- _Information_
——————————

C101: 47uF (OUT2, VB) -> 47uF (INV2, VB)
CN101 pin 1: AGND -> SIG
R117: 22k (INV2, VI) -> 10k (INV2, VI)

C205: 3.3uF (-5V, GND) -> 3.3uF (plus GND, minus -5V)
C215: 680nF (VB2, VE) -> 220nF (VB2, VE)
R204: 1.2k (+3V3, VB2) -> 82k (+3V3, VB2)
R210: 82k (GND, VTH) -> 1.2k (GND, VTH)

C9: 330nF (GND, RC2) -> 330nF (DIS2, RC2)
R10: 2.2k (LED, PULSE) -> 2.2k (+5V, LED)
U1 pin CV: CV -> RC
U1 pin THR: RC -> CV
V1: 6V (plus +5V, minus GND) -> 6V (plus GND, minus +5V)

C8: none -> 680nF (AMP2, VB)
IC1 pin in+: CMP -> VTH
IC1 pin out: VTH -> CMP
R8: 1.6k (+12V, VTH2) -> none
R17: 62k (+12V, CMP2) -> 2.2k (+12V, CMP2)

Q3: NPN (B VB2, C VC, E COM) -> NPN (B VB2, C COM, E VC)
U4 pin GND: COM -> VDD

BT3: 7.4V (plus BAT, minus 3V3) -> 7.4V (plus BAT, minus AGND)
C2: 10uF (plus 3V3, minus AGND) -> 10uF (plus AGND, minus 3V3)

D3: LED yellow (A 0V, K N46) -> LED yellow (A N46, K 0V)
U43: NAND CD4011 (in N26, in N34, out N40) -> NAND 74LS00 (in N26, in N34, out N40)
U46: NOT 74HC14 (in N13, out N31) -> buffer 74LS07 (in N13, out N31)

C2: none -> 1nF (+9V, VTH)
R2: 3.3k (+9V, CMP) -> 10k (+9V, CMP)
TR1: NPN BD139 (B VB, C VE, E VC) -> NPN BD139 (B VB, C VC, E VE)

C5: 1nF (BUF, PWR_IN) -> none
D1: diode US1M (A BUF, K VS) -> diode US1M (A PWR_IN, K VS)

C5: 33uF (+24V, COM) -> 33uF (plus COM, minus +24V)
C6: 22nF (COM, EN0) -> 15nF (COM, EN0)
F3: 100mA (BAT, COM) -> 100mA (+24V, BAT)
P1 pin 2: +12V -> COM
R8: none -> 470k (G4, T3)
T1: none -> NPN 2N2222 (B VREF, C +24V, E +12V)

——————————

- _Exercise goal_
The records above need copying again. Keep each word as it is.

- _Answer space_
C101: 47uF (OUT2, VB) -> 47uF (INV2, VB)
CN101 pin 1: AGND -> SIG
R117: 22k (INV2, VI) -> 10k (INV2, VI)

C205: 3.3uF (-5V, GND) -> 3.3uF (plus GND, minus -5V)
C215: 680nF (VB2, VE) -> 220nF (VB2, VE)
R204: 1.2k (+3V3, VB2) -> 82k (+3V3, VB2)
R210: 82k (GND, VTH) -> 1.2k (GND, VTH)

C9: 330nF (GND, RC2) -> 330nF (DIS2, RC2)
R10: 2.2k (LED, PULSE) -> 2.2k (+5V, LED)
U1 pin CV: CV -> RC
U1 pin THR: RC -> CV
V1: 6V (plus +5V, minus GND) -> 6V (plus GND, minus +5V)

C8: none -> 680nF (AMP2, VB)
IC1 pin in+: CMP -> VTH
IC1 pin out: VTH -> CMP
R8: 1.6k (+12V, VTH2) -> none
R17: 62k (+12V, CMP2) -> 2.2k (+12V, CMP2)

Q3: NPN (B VB2, C VC, E COM) -> NPN (B VB2, C COM, E VC)
U4 pin GND: COM -> VDD

BT3: 7.4V (plus BAT, minus 3V3) -> 7.4V (plus BAT, minus AGND)
C2: 10uF (plus 3V3, minus AGND) -> 10uF (plus AGND, minus 3V3)

D3: LED yellow (A 0V, K N46) -> LED yellow (A N46, K 0V)
U43: NAND CD4011 (in N26, in N34, out N40) -> NAND 74LS00 (in N26, in N34, out N40)
U46: NOT 74HC14 (in N13, out N31) -> buffer 74LS07 (in N13, out N31)

C2: none -> 1nF (+9V, VTH)
R2: 3.3k (+9V, CMP) -> 10k (+9V, CMP)
TR1: NPN BD139 (B VB, C VE, E VC) -> NPN BD139 (B VB, C VC, E VE)

C5: 1nF (BUF, PWR_IN) -> none
D1: diode US1M (A BUF, K VS) -> diode US1M (A PWR_IN, K VS)

C5: 33uF (+24V, COM) -> 33uF (plus COM, minus +24V)
C6: 22nF (COM, EN0) -> 15nF (COM, EN0)
F3: 100mA (BAT, COM) -> 100mA (+24V, BAT)
P1 pin 2: +12V -> COM
R8: none -> 470k (G4, T3)
T1: none -> NPN 2N2222 (B VREF, C +24V, E +12V)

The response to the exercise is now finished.